> Task requirements: Give every line of the records exactly, please, from the first up to and including the one containing "U4 pin PGND: AGND -> 5V".

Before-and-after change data
>>>>>
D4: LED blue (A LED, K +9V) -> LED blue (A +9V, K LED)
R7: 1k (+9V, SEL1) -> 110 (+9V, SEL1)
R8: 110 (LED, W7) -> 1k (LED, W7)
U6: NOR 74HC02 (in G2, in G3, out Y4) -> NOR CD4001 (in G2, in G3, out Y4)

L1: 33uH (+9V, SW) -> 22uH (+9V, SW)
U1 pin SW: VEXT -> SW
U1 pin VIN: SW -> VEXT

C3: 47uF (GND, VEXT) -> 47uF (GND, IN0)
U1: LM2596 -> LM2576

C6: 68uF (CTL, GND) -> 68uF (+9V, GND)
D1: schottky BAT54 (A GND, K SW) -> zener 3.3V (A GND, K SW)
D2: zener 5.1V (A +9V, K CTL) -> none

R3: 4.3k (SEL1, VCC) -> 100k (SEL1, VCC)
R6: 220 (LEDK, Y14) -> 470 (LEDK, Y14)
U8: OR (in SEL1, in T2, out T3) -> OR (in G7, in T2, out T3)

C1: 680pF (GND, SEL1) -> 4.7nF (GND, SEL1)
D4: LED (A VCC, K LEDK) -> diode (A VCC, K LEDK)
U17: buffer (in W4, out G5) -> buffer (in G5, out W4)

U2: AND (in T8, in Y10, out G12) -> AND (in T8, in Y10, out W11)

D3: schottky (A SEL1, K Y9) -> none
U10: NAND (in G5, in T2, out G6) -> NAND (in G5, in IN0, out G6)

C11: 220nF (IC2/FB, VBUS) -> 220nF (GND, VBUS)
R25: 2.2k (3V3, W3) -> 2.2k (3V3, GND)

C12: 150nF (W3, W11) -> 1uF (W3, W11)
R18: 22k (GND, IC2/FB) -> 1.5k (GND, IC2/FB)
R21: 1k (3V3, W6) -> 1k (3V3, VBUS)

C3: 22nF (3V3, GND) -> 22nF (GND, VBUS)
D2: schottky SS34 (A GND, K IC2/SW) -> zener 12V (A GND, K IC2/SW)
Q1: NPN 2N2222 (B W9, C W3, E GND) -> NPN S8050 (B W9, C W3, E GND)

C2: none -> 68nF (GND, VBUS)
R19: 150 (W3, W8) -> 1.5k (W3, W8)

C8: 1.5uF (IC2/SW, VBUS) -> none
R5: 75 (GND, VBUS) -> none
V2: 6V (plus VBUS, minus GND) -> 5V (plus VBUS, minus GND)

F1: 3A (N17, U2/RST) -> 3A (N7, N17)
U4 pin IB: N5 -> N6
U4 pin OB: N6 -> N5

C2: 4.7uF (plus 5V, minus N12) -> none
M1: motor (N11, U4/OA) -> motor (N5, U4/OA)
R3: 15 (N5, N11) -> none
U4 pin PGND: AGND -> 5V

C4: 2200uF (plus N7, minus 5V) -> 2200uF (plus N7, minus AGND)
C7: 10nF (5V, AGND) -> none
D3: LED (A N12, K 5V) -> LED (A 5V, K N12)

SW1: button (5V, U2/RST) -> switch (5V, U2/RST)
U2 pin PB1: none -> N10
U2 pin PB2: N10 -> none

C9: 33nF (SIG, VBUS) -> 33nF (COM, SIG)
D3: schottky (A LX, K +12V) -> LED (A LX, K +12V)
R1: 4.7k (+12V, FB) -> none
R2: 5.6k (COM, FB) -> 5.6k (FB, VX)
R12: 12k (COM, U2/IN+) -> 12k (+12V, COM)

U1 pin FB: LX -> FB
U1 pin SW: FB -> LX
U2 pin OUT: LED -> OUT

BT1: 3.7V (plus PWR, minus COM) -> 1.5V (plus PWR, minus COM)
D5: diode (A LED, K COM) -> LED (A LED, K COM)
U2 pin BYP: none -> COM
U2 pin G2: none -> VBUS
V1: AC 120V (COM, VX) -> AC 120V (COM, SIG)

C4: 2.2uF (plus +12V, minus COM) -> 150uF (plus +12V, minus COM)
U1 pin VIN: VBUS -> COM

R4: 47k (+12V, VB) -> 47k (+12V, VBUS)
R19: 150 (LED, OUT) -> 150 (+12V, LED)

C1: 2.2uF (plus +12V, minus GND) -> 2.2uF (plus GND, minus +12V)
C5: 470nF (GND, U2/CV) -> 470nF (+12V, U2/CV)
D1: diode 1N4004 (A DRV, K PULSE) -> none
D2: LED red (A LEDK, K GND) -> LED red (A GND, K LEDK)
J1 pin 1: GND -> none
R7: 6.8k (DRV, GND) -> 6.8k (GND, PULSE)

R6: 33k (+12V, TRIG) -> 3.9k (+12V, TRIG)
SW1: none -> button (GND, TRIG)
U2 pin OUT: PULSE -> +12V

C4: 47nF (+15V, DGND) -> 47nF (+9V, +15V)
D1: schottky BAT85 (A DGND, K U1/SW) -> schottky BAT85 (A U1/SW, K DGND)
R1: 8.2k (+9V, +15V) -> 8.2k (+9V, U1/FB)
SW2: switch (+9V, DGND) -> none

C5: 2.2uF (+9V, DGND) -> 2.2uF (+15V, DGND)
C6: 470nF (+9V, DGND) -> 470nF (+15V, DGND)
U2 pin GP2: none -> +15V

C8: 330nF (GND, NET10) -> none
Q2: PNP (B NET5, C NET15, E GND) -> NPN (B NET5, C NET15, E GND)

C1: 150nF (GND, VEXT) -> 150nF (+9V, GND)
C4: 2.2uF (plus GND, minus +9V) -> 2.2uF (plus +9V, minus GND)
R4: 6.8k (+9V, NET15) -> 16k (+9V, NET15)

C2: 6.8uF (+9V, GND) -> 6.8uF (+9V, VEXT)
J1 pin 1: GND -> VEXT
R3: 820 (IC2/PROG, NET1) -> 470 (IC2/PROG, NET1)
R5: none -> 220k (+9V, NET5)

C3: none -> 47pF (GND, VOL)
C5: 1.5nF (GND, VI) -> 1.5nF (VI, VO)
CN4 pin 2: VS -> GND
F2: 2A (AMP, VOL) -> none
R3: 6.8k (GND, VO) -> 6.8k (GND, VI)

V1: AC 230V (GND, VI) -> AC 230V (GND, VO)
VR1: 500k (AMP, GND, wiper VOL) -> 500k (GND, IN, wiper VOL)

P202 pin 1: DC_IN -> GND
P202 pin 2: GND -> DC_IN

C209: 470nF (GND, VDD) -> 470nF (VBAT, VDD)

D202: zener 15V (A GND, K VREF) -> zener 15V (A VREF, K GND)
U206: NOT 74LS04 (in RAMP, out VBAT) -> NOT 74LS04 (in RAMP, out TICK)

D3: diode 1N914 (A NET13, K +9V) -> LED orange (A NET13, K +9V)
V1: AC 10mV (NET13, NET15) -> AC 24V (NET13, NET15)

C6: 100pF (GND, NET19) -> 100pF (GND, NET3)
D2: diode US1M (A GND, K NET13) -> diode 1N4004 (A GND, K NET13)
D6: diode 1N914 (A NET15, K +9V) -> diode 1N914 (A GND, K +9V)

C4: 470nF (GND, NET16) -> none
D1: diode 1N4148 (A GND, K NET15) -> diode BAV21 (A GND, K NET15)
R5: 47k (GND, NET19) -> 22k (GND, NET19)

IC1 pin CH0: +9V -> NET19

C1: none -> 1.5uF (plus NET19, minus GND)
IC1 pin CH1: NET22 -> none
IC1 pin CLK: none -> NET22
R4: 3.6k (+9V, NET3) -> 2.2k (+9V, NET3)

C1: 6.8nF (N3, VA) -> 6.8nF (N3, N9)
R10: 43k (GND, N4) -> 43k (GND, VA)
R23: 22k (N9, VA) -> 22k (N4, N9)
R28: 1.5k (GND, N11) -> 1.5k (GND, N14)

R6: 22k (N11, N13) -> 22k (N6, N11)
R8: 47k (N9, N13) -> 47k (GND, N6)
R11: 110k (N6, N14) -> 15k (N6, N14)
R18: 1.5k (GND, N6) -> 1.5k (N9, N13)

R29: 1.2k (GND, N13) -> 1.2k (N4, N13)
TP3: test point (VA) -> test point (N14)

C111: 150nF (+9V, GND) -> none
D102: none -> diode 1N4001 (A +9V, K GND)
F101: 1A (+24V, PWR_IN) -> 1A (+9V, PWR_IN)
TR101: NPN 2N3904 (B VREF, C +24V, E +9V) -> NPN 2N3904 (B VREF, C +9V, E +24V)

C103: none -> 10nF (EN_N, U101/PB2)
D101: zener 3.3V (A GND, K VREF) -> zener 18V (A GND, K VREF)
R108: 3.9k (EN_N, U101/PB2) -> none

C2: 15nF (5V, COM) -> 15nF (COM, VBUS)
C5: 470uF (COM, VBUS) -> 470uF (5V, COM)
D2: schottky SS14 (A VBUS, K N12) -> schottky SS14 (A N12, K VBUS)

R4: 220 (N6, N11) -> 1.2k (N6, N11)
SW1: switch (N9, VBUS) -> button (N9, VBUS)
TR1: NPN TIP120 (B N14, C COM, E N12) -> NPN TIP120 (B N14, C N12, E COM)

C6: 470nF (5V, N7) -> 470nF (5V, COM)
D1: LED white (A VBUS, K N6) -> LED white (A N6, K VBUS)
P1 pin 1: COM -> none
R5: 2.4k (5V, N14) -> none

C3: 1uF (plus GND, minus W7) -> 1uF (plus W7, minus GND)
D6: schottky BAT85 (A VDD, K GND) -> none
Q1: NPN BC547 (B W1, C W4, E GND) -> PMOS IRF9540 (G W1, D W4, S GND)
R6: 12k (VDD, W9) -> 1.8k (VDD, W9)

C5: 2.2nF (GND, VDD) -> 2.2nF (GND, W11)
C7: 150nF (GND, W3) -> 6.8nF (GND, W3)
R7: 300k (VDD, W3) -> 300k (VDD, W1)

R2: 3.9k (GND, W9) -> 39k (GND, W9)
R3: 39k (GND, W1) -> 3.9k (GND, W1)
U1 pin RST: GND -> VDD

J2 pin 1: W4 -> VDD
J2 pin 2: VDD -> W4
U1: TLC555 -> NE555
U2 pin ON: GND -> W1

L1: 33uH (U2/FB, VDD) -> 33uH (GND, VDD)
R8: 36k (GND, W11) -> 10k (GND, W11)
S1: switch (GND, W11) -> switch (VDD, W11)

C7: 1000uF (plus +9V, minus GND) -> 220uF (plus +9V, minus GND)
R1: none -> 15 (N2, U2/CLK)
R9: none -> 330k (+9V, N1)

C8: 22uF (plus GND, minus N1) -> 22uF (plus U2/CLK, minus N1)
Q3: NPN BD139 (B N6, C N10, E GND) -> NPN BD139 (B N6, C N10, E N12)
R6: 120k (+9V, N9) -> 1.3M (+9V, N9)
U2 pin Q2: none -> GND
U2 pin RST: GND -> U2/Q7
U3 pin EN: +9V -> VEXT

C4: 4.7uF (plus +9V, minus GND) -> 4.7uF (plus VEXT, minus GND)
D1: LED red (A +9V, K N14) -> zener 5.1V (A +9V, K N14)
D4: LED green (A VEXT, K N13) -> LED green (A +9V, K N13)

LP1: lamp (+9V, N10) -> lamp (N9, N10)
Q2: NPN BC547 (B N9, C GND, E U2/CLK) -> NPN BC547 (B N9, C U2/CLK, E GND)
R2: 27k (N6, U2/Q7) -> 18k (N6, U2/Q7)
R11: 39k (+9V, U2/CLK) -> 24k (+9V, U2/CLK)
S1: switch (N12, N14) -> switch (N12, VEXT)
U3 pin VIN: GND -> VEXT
<<<<<
> Completed task:
D4: LED blue (A LED, K +9V) -> LED blue (A +9V, K LED)
R7: 1k (+9V, SEL1) -> 110 (+9V, SEL1)
R8: 110 (LED, W7) -> 1k (LED, W7)
U6: NOR 74HC02 (in G2, in G3, out Y4) -> NOR CD4001 (in G2, in G3, out Y4)

L1: 33uH (+9V, SW) -> 22uH (+9V, SW)
U1 pin SW: VEXT -> SW
U1 pin VIN: SW -> VEXT

C3: 47uF (GND, VEXT) -> 47uF (GND, IN0)
U1: LM2596 -> LM2576

C6: 68uF (CTL, GND) -> 68uF (+9V, GND)
D1: schottky BAT54 (A GND, K SW) -> zener 3.3V (A GND, K SW)
D2: zener 5.1V (A +9V, K CTL) -> none

R3: 4.3k (SEL1, VCC) -> 100k (SEL1, VCC)
R6: 220 (LEDK, Y14) -> 470 (LEDK, Y14)
U8: OR (in SEL1, in T2, out T3) -> OR (in G7, in T2, out T3)

C1: 680pF (GND, SEL1) -> 4.7nF (GND, SEL1)
D4: LED (A VCC, K LEDK) -> diode (A VCC, K LEDK)
U17: buffer (in W4, out G5) -> buffer (in G5, out W4)

U2: AND (in T8, in Y10, out G12) -> AND (in T8, in Y10, out W11)

D3: schottky (A SEL1, K Y9) -> none
U10: NAND (in G5, in T2, out G6) -> NAND (in G5, in IN0, out G6)

C11: 220nF (IC2/FB, VBUS) -> 220nF (GND, VBUS)
R25: 2.2k (3V3, W3) -> 2.2k (3V3, GND)

C12: 150nF (W3, W11) -> 1uF (W3, W11)
R18: 22k (GND, IC2/FB) -> 1.5k (GND, IC2/FB)
R21: 1k (3V3, W6) -> 1k (3V3, VBUS)

C3: 22nF (3V3, GND) -> 22nF (GND, VBUS)
D2: schottky SS34 (A GND, K IC2/SW) -> zener 12V (A GND, K IC2/SW)
Q1: NPN 2N2222 (B W9, C W3, E GND) -> NPN S8050 (B W9, C W3, E GND)

C2: none -> 68nF (GND, VBUS)
R19: 150 (W3, W8) -> 1.5k (W3, W8)

C8: 1.5uF (IC2/SW, VBUS) -> none
R5: 75 (GND, VBUS) -> none
V2: 6V (plus VBUS, minus GND) -> 5V (plus VBUS, minus GND)

F1: 3A (N17, U2/RST) -> 3A (N7, N17)
U4 pin IB: N5 -> N6
U4 pin OB: N6 -> N5

C2: 4.7uF (plus 5V, minus N12) -> none
M1: motor (N11, U4/OA) -> motor (N5, U4/OA)
R3: 15 (N5, N11) -> none
U4 pin PGND: AGND -> 5V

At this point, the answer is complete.